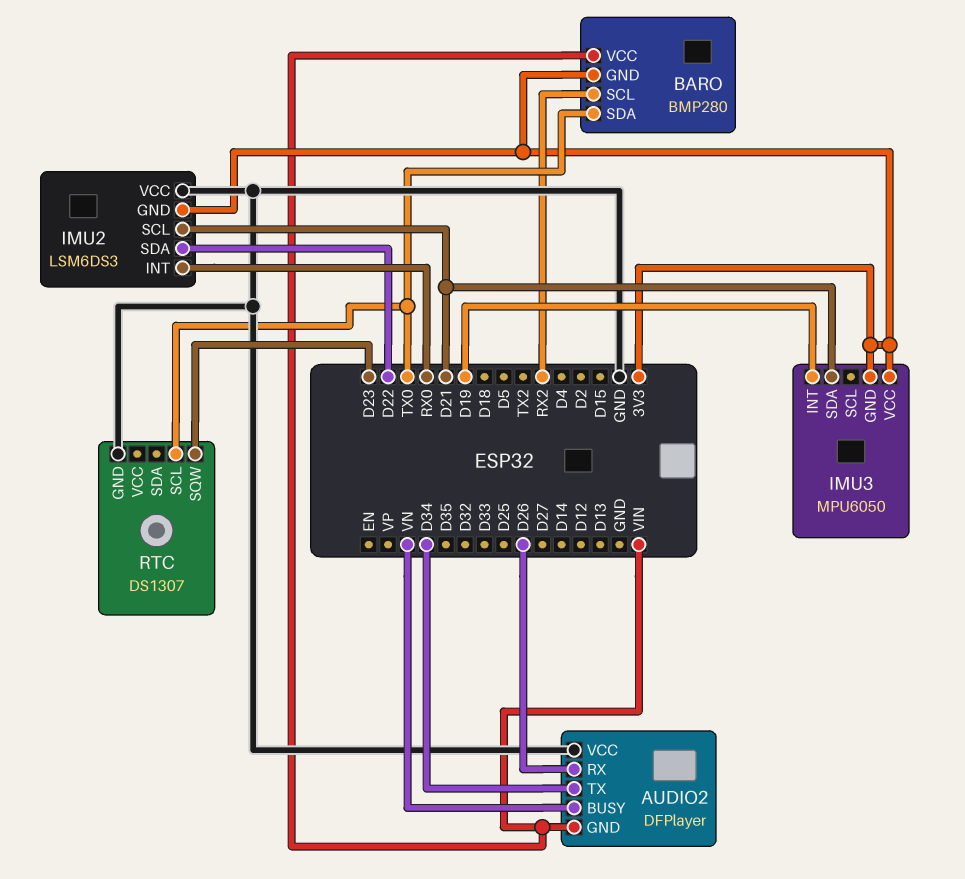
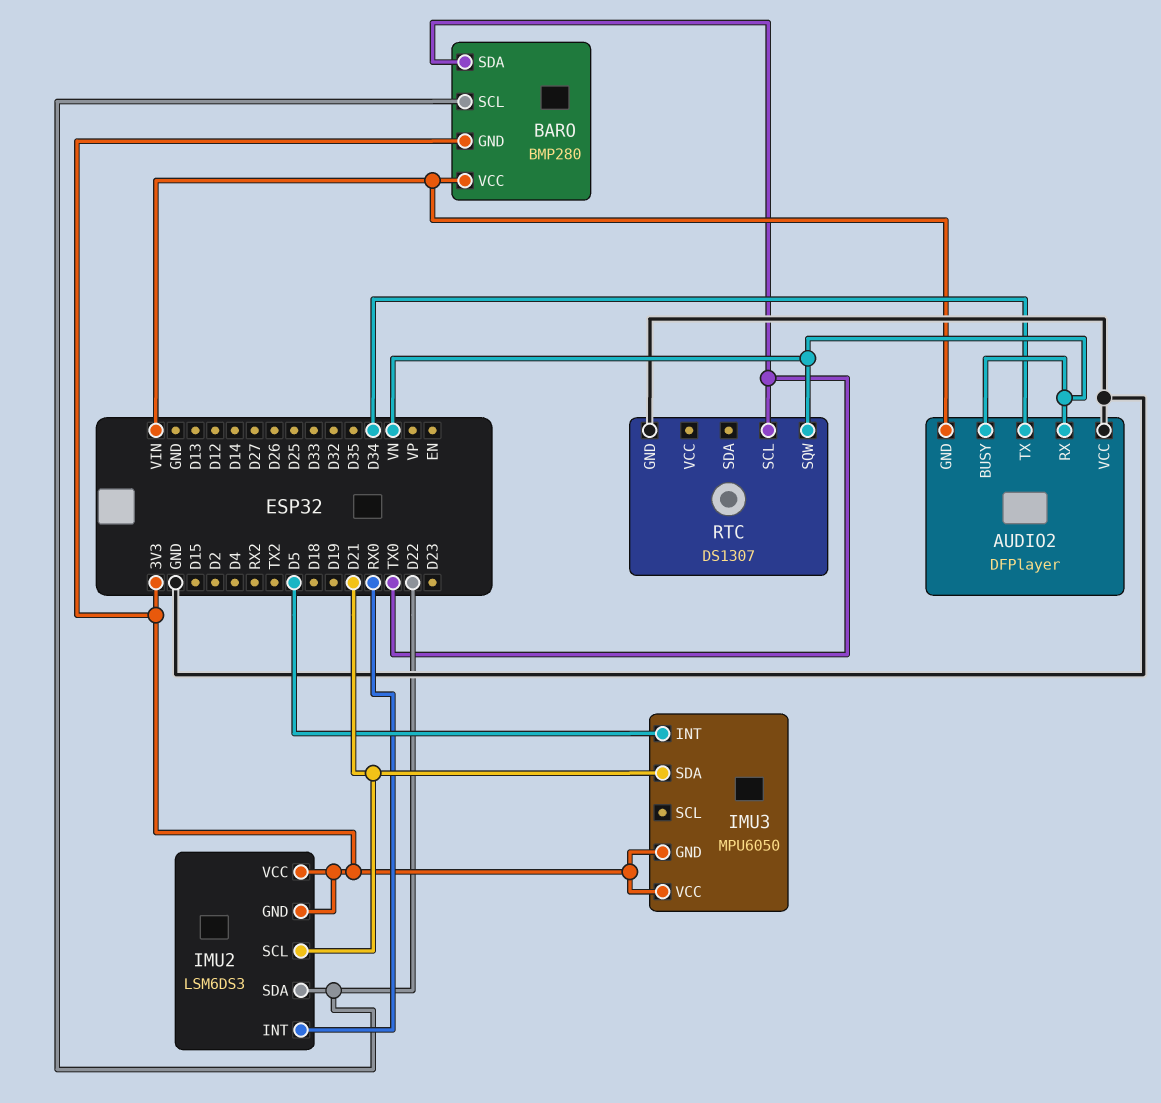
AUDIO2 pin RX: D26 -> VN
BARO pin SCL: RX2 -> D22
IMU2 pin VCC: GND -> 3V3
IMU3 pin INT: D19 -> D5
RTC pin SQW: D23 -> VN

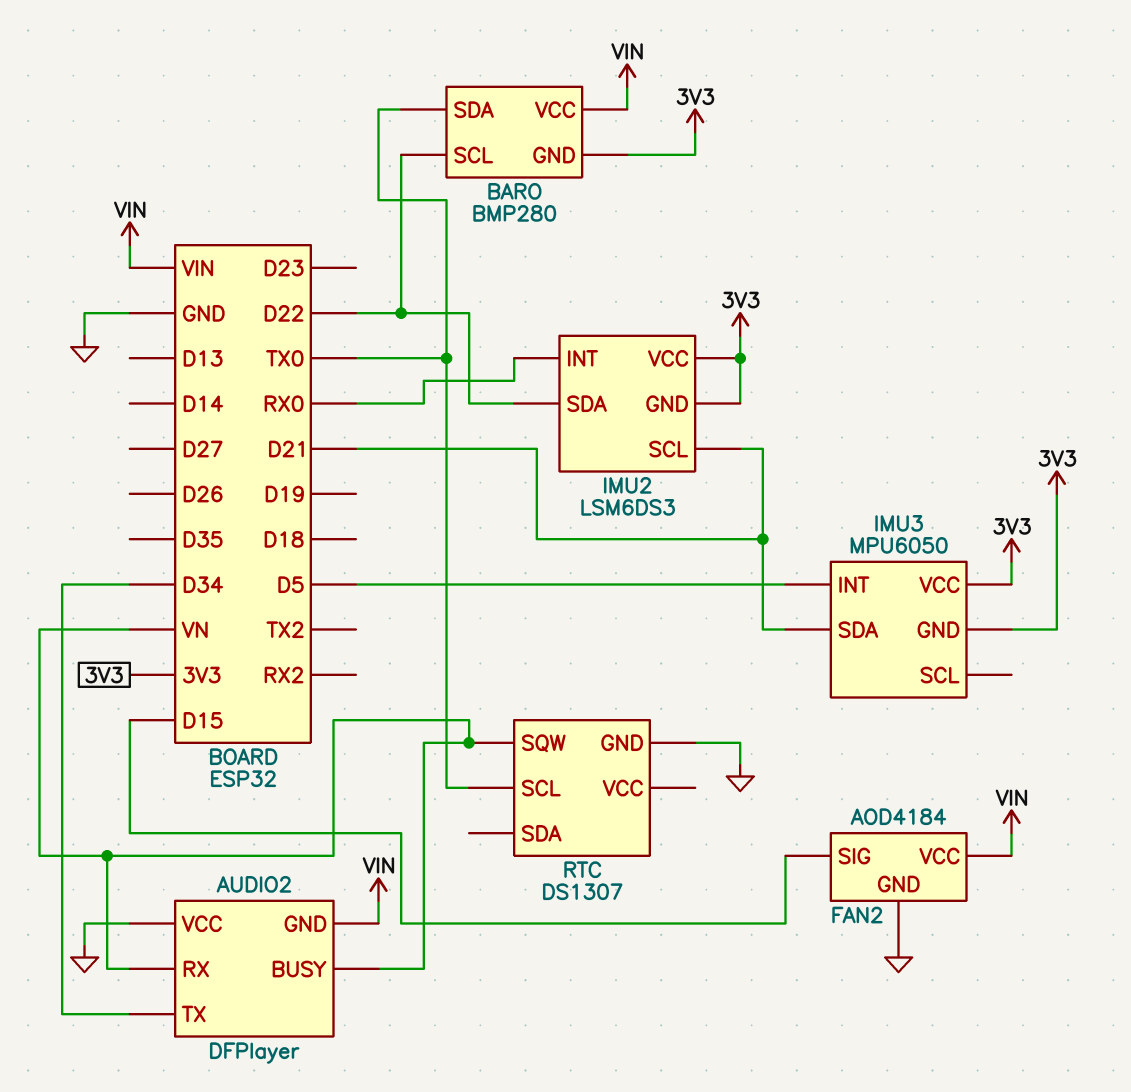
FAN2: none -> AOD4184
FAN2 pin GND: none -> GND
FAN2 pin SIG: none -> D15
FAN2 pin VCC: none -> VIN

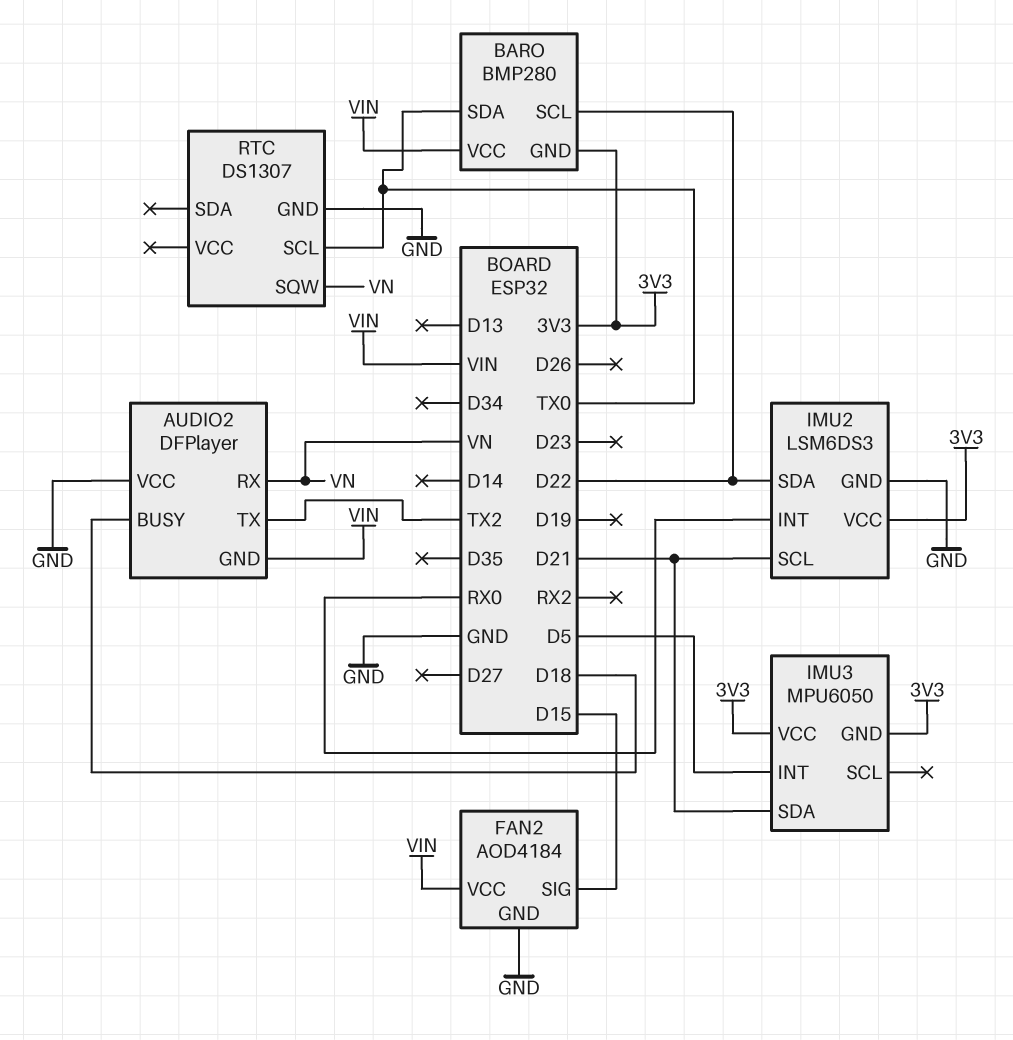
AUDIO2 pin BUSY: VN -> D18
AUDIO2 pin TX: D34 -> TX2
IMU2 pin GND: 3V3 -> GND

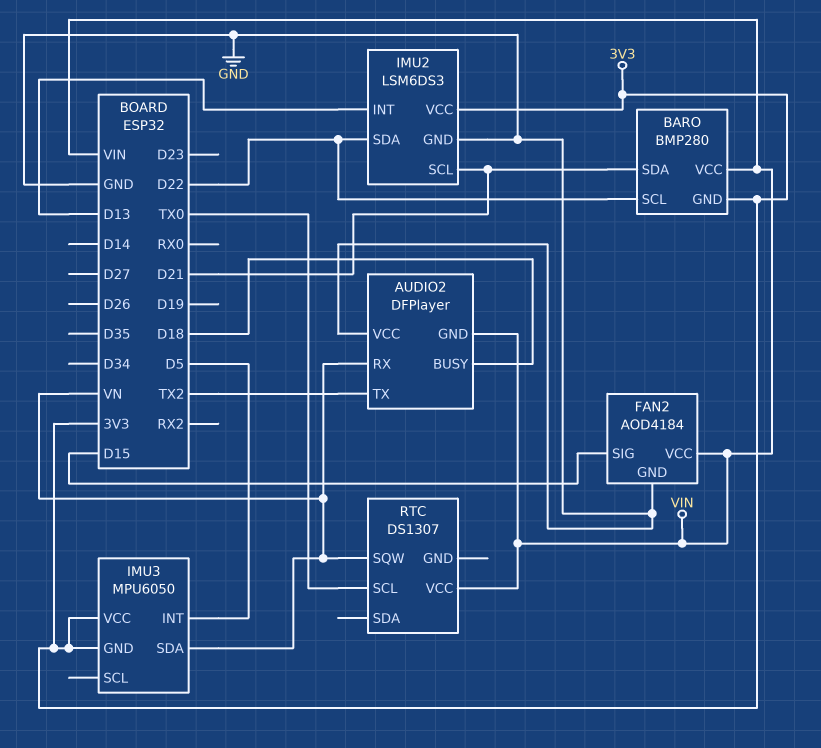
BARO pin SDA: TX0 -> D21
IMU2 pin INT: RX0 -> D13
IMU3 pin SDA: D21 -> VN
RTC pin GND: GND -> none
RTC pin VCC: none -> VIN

- **What is needed**:
Go through the material above, and wherever a line holds the word "none", copy it.

- **Solved exercise**:
FAN2: none -> AOD4184
FAN2 pin GND: none -> GND
FAN2 pin SIG: none -> D15
FAN2 pin VCC: none -> VIN
RTC pin GND: GND -> none
RTC pin VCC: none -> VIN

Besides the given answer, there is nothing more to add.